**INPUT RECORDS:**
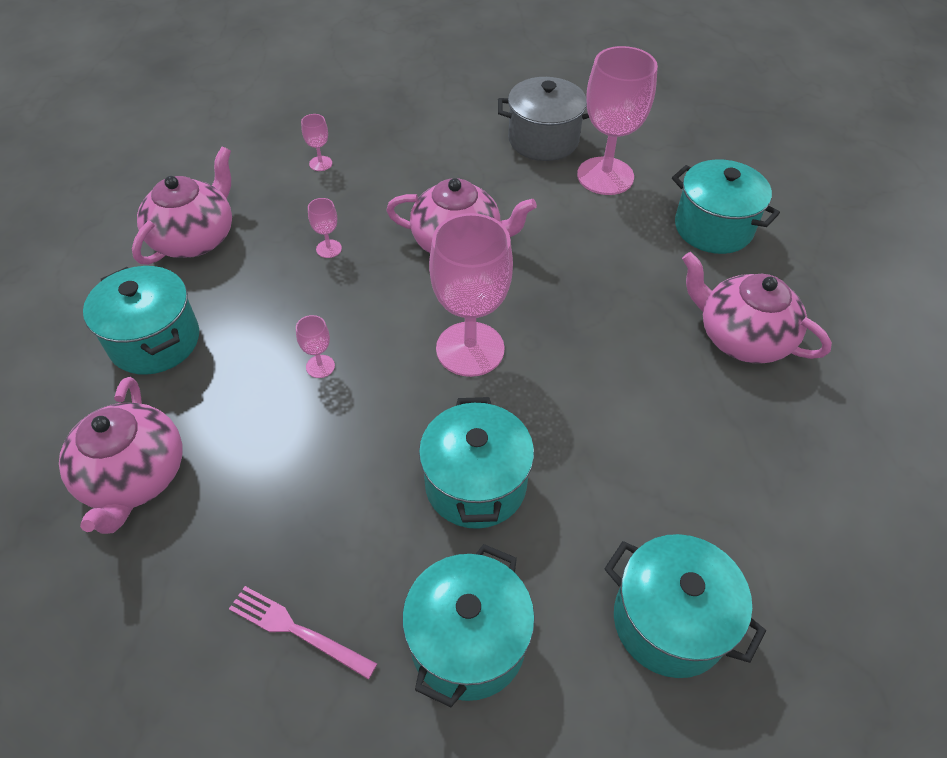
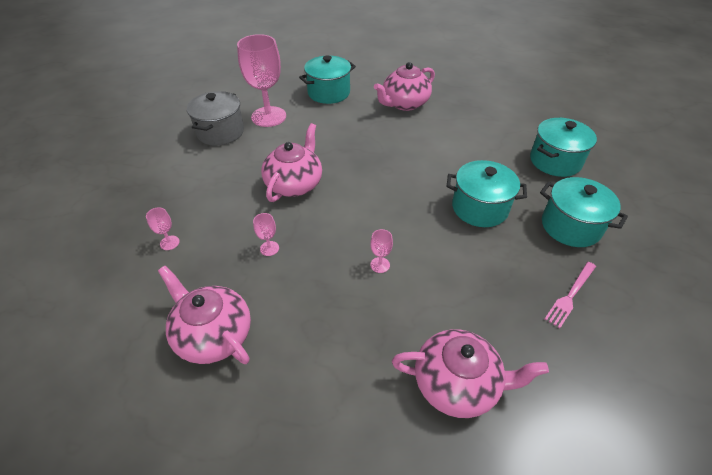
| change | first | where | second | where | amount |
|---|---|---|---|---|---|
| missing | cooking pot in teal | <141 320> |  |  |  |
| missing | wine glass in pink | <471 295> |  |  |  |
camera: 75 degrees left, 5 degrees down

**WHAT IS BEING ASKED:** Would you retype the material exactly, omitting each picture?

**RESPONSE:**
| change | first | where | second | where | amount |
|---|---|---|---|---|---|
| missing | cooking pot in teal | <141 320> |  |  |  |
| missing | wine glass in pink | <471 295> |  |  |  |
camera: 75 degrees left, 5 degrees down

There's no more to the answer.